▶ PROMPT: The data that follows must be transcribed in full and exactly, minus the pictures.

AVAILABLE DATA Block Start

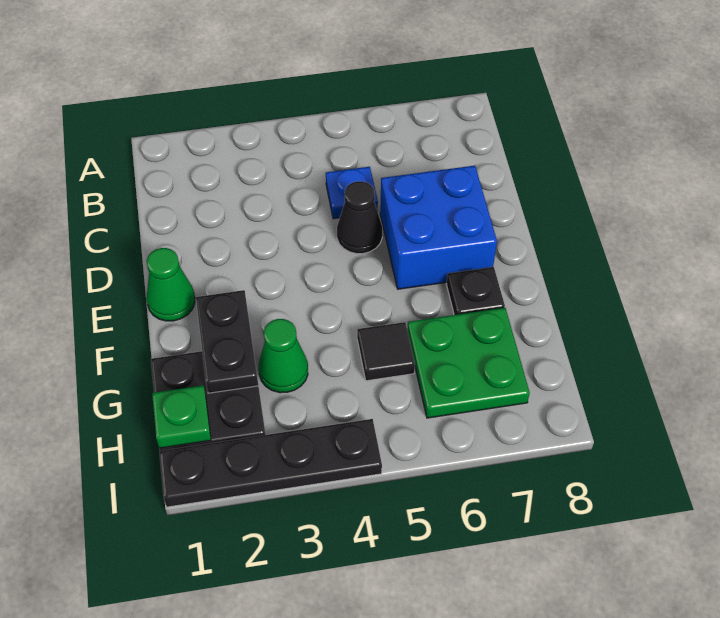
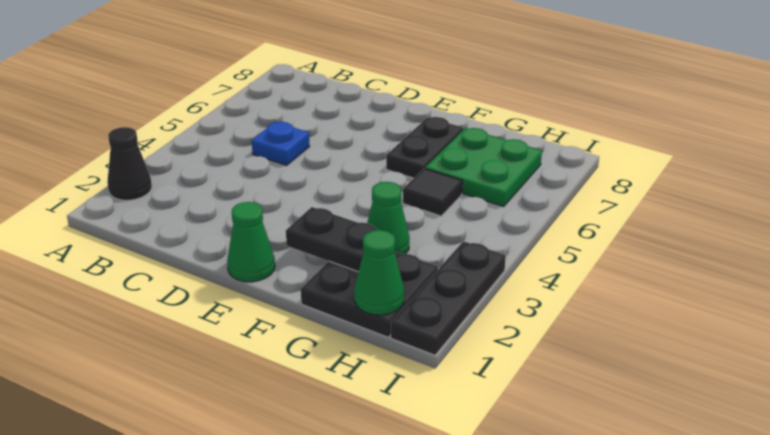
black 1x1 cone [337,181,382,254] -> black 1x1 cone moved to [107,127,152,200]
blue 2x2 brick [380,166,497,289] -> none
black 1x1 plate [446,267,505,315] -> black 1x2 plate [386,117,463,178]
green 1x1 plate [152,386,211,448] -> green 1x1 cone [354,230,404,315]
black 1x4 plate [159,419,382,507] -> black 1x3 plate [391,241,506,355]

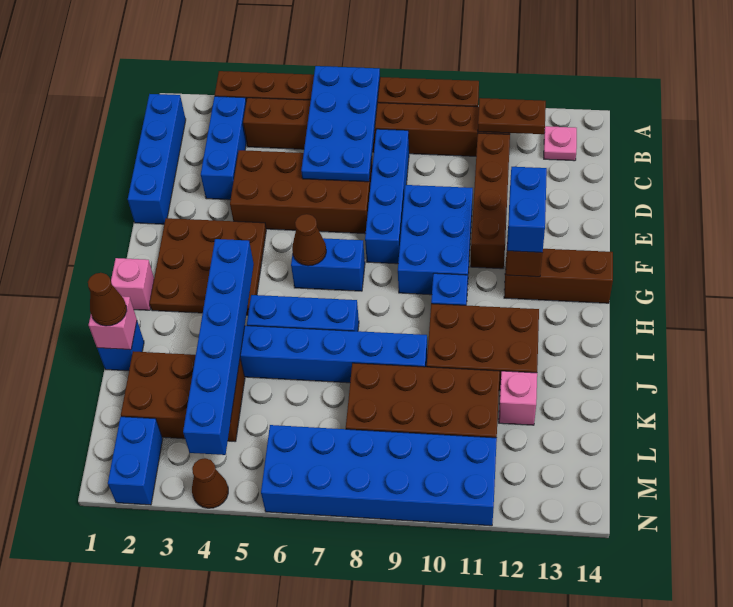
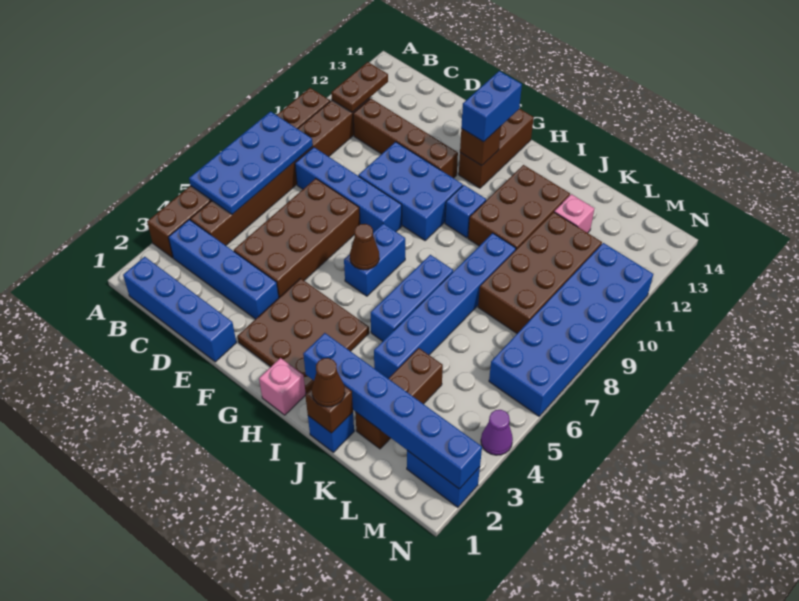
blue 2x4 plate [301,66,380,182] -> blue 2x4 plate turned to [189,112,313,214]
blue 1x3 brick [201,96,247,200] -> blue 1x4 brick [168,220,279,319]
pink 1x1 plate [544,126,577,161] -> none
blue 1x2 brick [507,167,547,253] -> blue 1x2 brick turned to [461,71,522,142]
blue 1x6 brick [183,239,254,455] -> blue 1x6 brick moved to [303,333,482,489]
pink 1x1 brick [89,296,137,350] -> brown 1x1 brick [305,386,353,433]
brown 2x3 brick [121,351,245,442] -> brown 1x3 brick [355,348,443,449]
brown 1x1 cone [192,458,228,508] -> purple 1x1 cone [481,410,513,455]

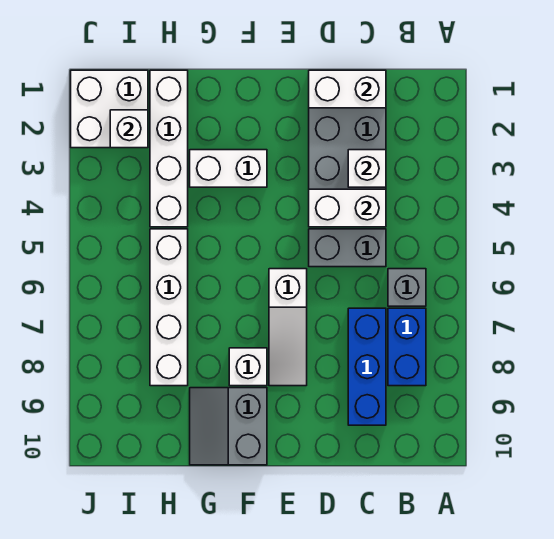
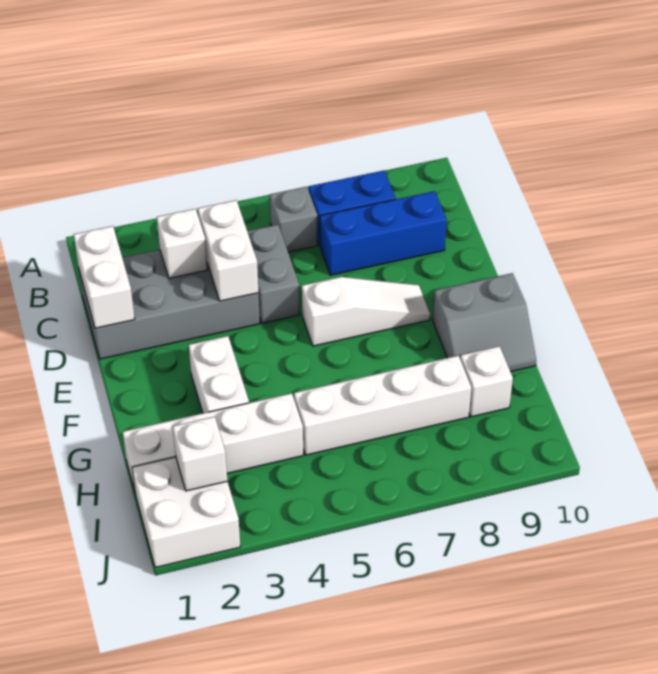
white 1x1 brick [229,348,267,386] -> white 1x1 brick moved to [460,346,513,417]

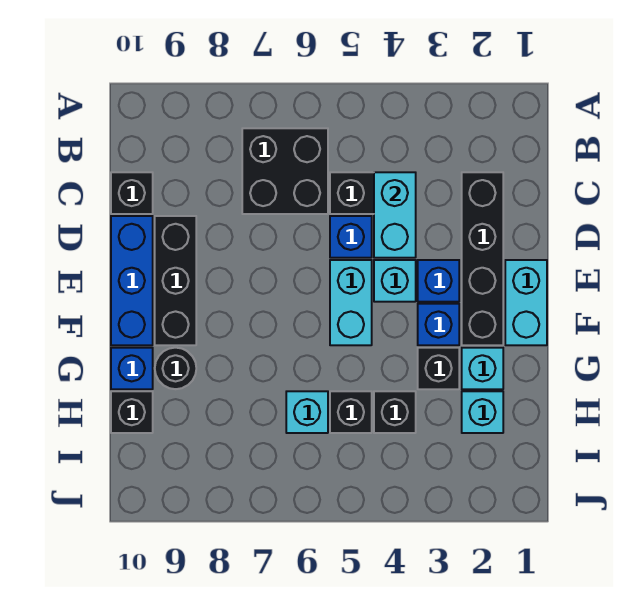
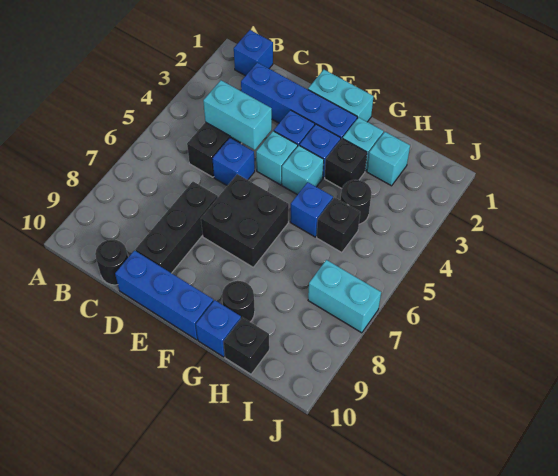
none -> blue 1x1 brick [234,30,273,76]
black 2x2 brick [242,128,328,214] -> black 2x2 brick moved to [201,174,289,267]
black 1x4 brick [462,172,503,345] -> blue 1x4 brick [241,62,357,139]
black 1x1 brick [111,172,153,214] -> black 1x1 round brick [95,240,128,285]
black 1x3 brick [155,216,196,345] -> black 1x3 brick turned to [135,182,218,273]
cyan 1x2 brick [330,260,372,345] -> cyan 1x2 brick moved to [308,260,381,333]
none -> blue 1x1 brick [290,182,333,237]
black 1x1 brick [374,391,416,433] -> black 1x1 round brick [340,180,372,224]
cyan 1x1 brick [286,391,328,433] -> cyan 1x1 brick moved to [282,145,324,195]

AVAILABLE DATA Block End

▶ SOLUTION TO THIS EXERCISE:
black 1x1 cone [337,181,382,254] -> black 1x1 cone moved to [107,127,152,200]
blue 2x2 brick [380,166,497,289] -> none
black 1x1 plate [446,267,505,315] -> black 1x2 plate [386,117,463,178]
green 1x1 plate [152,386,211,448] -> green 1x1 cone [354,230,404,315]
black 1x4 plate [159,419,382,507] -> black 1x3 plate [391,241,506,355]

blue 2x4 plate [301,66,380,182] -> blue 2x4 plate turned to [189,112,313,214]
blue 1x3 brick [201,96,247,200] -> blue 1x4 brick [168,220,279,319]
pink 1x1 plate [544,126,577,161] -> none
blue 1x2 brick [507,167,547,253] -> blue 1x2 brick turned to [461,71,522,142]
blue 1x6 brick [183,239,254,455] -> blue 1x6 brick moved to [303,333,482,489]
pink 1x1 brick [89,296,137,350] -> brown 1x1 brick [305,386,353,433]
brown 2x3 brick [121,351,245,442] -> brown 1x3 brick [355,348,443,449]
brown 1x1 cone [192,458,228,508] -> purple 1x1 cone [481,410,513,455]

white 1x1 brick [229,348,267,386] -> white 1x1 brick moved to [460,346,513,417]

none -> blue 1x1 brick [234,30,273,76]
black 2x2 brick [242,128,328,214] -> black 2x2 brick moved to [201,174,289,267]
black 1x4 brick [462,172,503,345] -> blue 1x4 brick [241,62,357,139]
black 1x1 brick [111,172,153,214] -> black 1x1 round brick [95,240,128,285]
black 1x3 brick [155,216,196,345] -> black 1x3 brick turned to [135,182,218,273]
cyan 1x2 brick [330,260,372,345] -> cyan 1x2 brick moved to [308,260,381,333]
none -> blue 1x1 brick [290,182,333,237]
black 1x1 brick [374,391,416,433] -> black 1x1 round brick [340,180,372,224]
cyan 1x1 brick [286,391,328,433] -> cyan 1x1 brick moved to [282,145,324,195]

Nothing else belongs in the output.